-- Opening Marker --

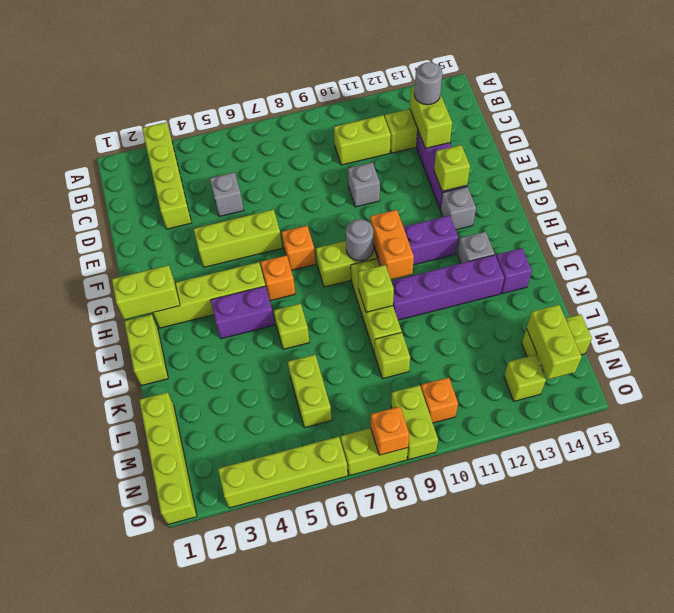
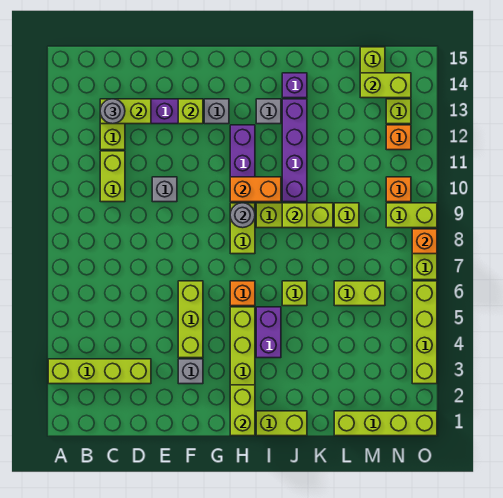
grey brick D5 level 1 -> grey brick F3 level 1
orange brick G7 level 1 -> orange brick N12 level 1

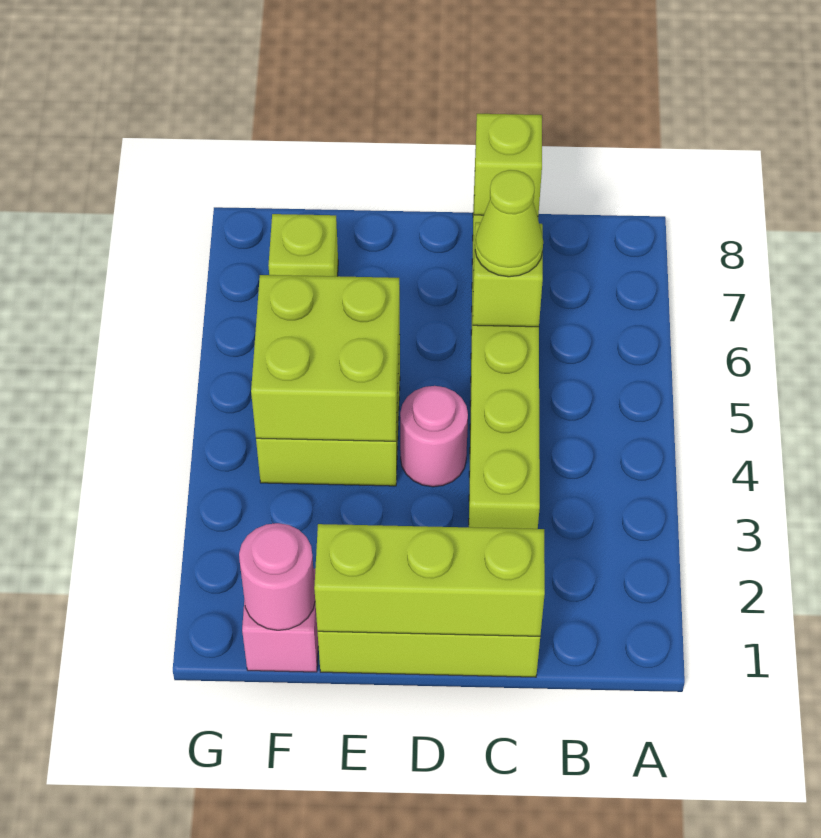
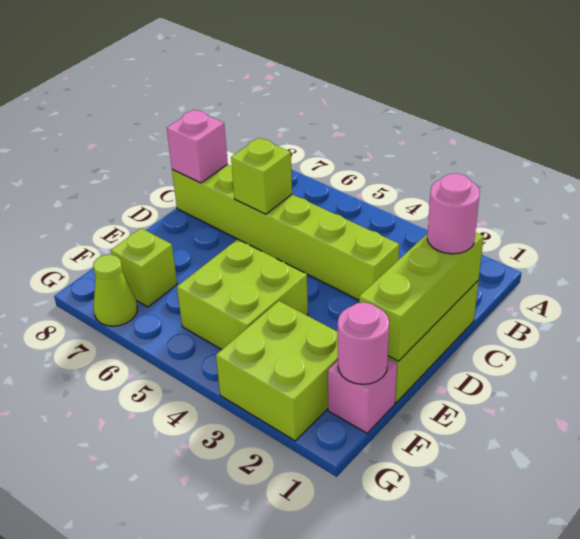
lime cone C6 level 3 -> lime cone G7 level 1
lime brick C8 level 2 -> pink brick C8 level 2
pink round brick D4 level 1 -> pink round brick C1 level 3
lime brick E4:F5 level 2 -> lime brick F2:G3 level 1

-- Closing Marker --

EXERCISE PROMPT: The records above are to be repeated exactly, with every picture removed from the copy.

WRITTEN RESPONSE:
grey brick D5 level 1 -> grey brick F3 level 1
orange brick G7 level 1 -> orange brick N12 level 1

lime cone C6 level 3 -> lime cone G7 level 1
lime brick C8 level 2 -> pink brick C8 level 2
pink round brick D4 level 1 -> pink round brick C1 level 3
lime brick E4:F5 level 2 -> lime brick F2:G3 level 1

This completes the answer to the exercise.